Work instructions -
Give back every entry in full, exactly as it reads.

Exercise inputs -
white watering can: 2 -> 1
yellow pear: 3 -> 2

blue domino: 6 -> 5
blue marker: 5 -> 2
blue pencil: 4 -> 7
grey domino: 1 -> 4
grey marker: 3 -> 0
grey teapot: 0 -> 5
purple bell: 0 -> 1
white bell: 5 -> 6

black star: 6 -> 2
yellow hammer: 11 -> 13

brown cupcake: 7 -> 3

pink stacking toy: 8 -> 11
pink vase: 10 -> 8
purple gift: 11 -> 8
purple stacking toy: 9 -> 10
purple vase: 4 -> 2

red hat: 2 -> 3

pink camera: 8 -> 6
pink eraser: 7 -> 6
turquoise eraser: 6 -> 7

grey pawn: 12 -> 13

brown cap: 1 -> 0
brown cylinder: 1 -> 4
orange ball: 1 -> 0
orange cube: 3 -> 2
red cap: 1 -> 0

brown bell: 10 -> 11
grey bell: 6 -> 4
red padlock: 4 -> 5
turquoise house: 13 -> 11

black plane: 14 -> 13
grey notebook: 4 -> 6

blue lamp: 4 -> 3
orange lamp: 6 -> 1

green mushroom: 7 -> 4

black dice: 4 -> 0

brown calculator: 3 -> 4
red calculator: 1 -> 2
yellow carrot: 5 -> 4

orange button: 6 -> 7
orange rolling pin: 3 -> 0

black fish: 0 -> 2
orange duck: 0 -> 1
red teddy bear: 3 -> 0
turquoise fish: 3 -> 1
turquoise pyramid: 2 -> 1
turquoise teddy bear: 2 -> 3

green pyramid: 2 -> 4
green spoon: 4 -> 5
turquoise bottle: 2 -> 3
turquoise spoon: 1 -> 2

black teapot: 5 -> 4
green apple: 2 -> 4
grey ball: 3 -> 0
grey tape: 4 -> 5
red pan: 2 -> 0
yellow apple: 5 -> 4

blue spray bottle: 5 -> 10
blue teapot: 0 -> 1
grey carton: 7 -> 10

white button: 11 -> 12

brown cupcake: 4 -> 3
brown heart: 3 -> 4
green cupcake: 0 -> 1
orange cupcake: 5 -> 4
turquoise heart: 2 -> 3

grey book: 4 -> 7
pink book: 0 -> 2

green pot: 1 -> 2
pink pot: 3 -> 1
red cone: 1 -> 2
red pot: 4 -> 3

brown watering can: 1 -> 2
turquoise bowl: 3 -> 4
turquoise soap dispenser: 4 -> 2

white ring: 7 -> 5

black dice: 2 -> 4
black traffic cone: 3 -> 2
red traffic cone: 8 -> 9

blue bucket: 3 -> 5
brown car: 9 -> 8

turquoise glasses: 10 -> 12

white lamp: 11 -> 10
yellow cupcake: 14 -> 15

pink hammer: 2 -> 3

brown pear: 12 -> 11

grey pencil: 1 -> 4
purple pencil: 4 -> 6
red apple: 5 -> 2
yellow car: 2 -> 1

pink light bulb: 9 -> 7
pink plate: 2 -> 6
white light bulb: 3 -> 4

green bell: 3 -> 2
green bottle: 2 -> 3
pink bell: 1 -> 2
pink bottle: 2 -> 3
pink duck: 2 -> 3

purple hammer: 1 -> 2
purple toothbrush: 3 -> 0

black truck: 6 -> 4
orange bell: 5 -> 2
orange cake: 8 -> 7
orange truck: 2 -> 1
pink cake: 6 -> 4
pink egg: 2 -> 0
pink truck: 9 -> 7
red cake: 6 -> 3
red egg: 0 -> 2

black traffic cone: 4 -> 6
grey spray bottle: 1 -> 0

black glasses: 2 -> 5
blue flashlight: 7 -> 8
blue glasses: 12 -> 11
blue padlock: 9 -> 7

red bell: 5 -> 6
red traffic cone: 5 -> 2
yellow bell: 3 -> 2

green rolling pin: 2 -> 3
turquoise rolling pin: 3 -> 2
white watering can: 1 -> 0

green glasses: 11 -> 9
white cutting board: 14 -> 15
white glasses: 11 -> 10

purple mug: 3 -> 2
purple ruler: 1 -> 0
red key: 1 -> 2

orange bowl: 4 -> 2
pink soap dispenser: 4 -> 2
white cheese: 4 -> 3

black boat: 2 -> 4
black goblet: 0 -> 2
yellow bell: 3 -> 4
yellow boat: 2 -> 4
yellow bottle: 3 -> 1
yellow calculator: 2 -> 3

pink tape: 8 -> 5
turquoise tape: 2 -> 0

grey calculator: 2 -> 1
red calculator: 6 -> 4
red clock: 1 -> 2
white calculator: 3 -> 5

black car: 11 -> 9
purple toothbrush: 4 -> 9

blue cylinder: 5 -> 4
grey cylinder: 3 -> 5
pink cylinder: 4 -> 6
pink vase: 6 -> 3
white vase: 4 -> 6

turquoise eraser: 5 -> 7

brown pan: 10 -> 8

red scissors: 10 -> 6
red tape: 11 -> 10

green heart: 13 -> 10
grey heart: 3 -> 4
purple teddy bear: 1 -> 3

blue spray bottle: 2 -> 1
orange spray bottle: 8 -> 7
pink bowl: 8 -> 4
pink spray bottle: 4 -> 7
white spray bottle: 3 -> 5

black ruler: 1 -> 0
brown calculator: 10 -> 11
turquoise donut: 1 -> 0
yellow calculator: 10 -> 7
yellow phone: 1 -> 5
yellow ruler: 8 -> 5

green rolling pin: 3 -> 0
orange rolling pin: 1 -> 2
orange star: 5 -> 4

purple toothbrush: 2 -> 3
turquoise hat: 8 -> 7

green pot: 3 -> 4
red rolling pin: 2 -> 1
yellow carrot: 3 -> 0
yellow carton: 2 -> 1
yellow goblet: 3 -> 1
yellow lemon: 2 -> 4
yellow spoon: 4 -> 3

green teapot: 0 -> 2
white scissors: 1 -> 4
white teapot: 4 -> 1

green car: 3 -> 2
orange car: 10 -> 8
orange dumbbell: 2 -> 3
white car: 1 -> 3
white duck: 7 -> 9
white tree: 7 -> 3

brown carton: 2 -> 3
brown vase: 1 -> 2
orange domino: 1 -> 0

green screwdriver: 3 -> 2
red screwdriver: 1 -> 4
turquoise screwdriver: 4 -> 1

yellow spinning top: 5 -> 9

Output for this task -
white watering can: 2 -> 1
yellow pear: 3 -> 2

blue domino: 6 -> 5
blue marker: 5 -> 2
blue pencil: 4 -> 7
grey domino: 1 -> 4
grey marker: 3 -> 0
grey teapot: 0 -> 5
purple bell: 0 -> 1
white bell: 5 -> 6

black star: 6 -> 2
yellow hammer: 11 -> 13

brown cupcake: 7 -> 3

pink stacking toy: 8 -> 11
pink vase: 10 -> 8
purple gift: 11 -> 8
purple stacking toy: 9 -> 10
purple vase: 4 -> 2

red hat: 2 -> 3

pink camera: 8 -> 6
pink eraser: 7 -> 6
turquoise eraser: 6 -> 7

grey pawn: 12 -> 13

brown cap: 1 -> 0
brown cylinder: 1 -> 4
orange ball: 1 -> 0
orange cube: 3 -> 2
red cap: 1 -> 0

brown bell: 10 -> 11
grey bell: 6 -> 4
red padlock: 4 -> 5
turquoise house: 13 -> 11

black plane: 14 -> 13
grey notebook: 4 -> 6

blue lamp: 4 -> 3
orange lamp: 6 -> 1

green mushroom: 7 -> 4

black dice: 4 -> 0

brown calculator: 3 -> 4
red calculator: 1 -> 2
yellow carrot: 5 -> 4

orange button: 6 -> 7
orange rolling pin: 3 -> 0

black fish: 0 -> 2
orange duck: 0 -> 1
red teddy bear: 3 -> 0
turquoise fish: 3 -> 1
turquoise pyramid: 2 -> 1
turquoise teddy bear: 2 -> 3

green pyramid: 2 -> 4
green spoon: 4 -> 5
turquoise bottle: 2 -> 3
turquoise spoon: 1 -> 2

black teapot: 5 -> 4
green apple: 2 -> 4
grey ball: 3 -> 0
grey tape: 4 -> 5
red pan: 2 -> 0
yellow apple: 5 -> 4

blue spray bottle: 5 -> 10
blue teapot: 0 -> 1
grey carton: 7 -> 10

white button: 11 -> 12

brown cupcake: 4 -> 3
brown heart: 3 -> 4
green cupcake: 0 -> 1
orange cupcake: 5 -> 4
turquoise heart: 2 -> 3

grey book: 4 -> 7
pink book: 0 -> 2

green pot: 1 -> 2
pink pot: 3 -> 1
red cone: 1 -> 2
red pot: 4 -> 3

brown watering can: 1 -> 2
turquoise bowl: 3 -> 4
turquoise soap dispenser: 4 -> 2

white ring: 7 -> 5

black dice: 2 -> 4
black traffic cone: 3 -> 2
red traffic cone: 8 -> 9

blue bucket: 3 -> 5
brown car: 9 -> 8

turquoise glasses: 10 -> 12

white lamp: 11 -> 10
yellow cupcake: 14 -> 15

pink hammer: 2 -> 3

brown pear: 12 -> 11

grey pencil: 1 -> 4
purple pencil: 4 -> 6
red apple: 5 -> 2
yellow car: 2 -> 1

pink light bulb: 9 -> 7
pink plate: 2 -> 6
white light bulb: 3 -> 4

green bell: 3 -> 2
green bottle: 2 -> 3
pink bell: 1 -> 2
pink bottle: 2 -> 3
pink duck: 2 -> 3

purple hammer: 1 -> 2
purple toothbrush: 3 -> 0

black truck: 6 -> 4
orange bell: 5 -> 2
orange cake: 8 -> 7
orange truck: 2 -> 1
pink cake: 6 -> 4
pink egg: 2 -> 0
pink truck: 9 -> 7
red cake: 6 -> 3
red egg: 0 -> 2

black traffic cone: 4 -> 6
grey spray bottle: 1 -> 0

black glasses: 2 -> 5
blue flashlight: 7 -> 8
blue glasses: 12 -> 11
blue padlock: 9 -> 7

red bell: 5 -> 6
red traffic cone: 5 -> 2
yellow bell: 3 -> 2

green rolling pin: 2 -> 3
turquoise rolling pin: 3 -> 2
white watering can: 1 -> 0

green glasses: 11 -> 9
white cutting board: 14 -> 15
white glasses: 11 -> 10

purple mug: 3 -> 2
purple ruler: 1 -> 0
red key: 1 -> 2

orange bowl: 4 -> 2
pink soap dispenser: 4 -> 2
white cheese: 4 -> 3

black boat: 2 -> 4
black goblet: 0 -> 2
yellow bell: 3 -> 4
yellow boat: 2 -> 4
yellow bottle: 3 -> 1
yellow calculator: 2 -> 3

pink tape: 8 -> 5
turquoise tape: 2 -> 0

grey calculator: 2 -> 1
red calculator: 6 -> 4
red clock: 1 -> 2
white calculator: 3 -> 5

black car: 11 -> 9
purple toothbrush: 4 -> 9

blue cylinder: 5 -> 4
grey cylinder: 3 -> 5
pink cylinder: 4 -> 6
pink vase: 6 -> 3
white vase: 4 -> 6

turquoise eraser: 5 -> 7

brown pan: 10 -> 8

red scissors: 10 -> 6
red tape: 11 -> 10

green heart: 13 -> 10
grey heart: 3 -> 4
purple teddy bear: 1 -> 3

blue spray bottle: 2 -> 1
orange spray bottle: 8 -> 7
pink bowl: 8 -> 4
pink spray bottle: 4 -> 7
white spray bottle: 3 -> 5

black ruler: 1 -> 0
brown calculator: 10 -> 11
turquoise donut: 1 -> 0
yellow calculator: 10 -> 7
yellow phone: 1 -> 5
yellow ruler: 8 -> 5

green rolling pin: 3 -> 0
orange rolling pin: 1 -> 2
orange star: 5 -> 4

purple toothbrush: 2 -> 3
turquoise hat: 8 -> 7

green pot: 3 -> 4
red rolling pin: 2 -> 1
yellow carrot: 3 -> 0
yellow carton: 2 -> 1
yellow goblet: 3 -> 1
yellow lemon: 2 -> 4
yellow spoon: 4 -> 3

green teapot: 0 -> 2
white scissors: 1 -> 4
white teapot: 4 -> 1

green car: 3 -> 2
orange car: 10 -> 8
orange dumbbell: 2 -> 3
white car: 1 -> 3
white duck: 7 -> 9
white tree: 7 -> 3

brown carton: 2 -> 3
brown vase: 1 -> 2
orange domino: 1 -> 0

green screwdriver: 3 -> 2
red screwdriver: 1 -> 4
turquoise screwdriver: 4 -> 1

yellow spinning top: 5 -> 9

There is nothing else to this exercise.